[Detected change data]
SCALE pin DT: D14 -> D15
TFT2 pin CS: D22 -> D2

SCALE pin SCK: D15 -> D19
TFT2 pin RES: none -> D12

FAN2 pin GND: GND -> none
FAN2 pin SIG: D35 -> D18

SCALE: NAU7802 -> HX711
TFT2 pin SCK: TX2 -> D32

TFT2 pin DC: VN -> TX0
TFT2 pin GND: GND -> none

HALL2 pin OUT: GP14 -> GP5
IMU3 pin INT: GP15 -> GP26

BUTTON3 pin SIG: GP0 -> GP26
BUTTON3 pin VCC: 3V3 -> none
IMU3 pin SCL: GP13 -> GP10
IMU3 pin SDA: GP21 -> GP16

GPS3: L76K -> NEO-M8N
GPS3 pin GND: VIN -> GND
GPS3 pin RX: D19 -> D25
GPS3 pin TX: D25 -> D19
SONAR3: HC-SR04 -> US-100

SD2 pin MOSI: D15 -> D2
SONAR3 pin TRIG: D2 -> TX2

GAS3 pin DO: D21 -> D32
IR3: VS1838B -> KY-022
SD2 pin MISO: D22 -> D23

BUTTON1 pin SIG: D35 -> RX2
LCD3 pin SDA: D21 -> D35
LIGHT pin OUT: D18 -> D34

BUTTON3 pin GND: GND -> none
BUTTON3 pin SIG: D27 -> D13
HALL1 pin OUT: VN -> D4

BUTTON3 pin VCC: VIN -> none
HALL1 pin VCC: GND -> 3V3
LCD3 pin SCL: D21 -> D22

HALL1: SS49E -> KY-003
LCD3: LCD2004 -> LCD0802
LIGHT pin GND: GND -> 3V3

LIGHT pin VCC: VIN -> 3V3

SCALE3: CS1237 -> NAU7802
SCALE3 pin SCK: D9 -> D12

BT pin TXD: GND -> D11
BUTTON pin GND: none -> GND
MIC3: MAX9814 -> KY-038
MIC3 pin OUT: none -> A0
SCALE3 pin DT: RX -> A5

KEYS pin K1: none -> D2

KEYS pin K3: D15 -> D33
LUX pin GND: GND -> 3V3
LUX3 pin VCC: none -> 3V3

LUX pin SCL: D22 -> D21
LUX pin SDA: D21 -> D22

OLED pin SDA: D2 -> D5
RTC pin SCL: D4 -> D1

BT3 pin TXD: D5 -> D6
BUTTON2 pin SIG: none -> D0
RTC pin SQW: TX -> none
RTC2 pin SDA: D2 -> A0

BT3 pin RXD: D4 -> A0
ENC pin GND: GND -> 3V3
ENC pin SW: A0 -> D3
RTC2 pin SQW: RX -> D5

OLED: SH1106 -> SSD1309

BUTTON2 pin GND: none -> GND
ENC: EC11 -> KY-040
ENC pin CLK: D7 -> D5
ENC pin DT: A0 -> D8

Requirement. How many lines in the records above contain the word "LIGHT"? Answer with the number only.

Your solution. 3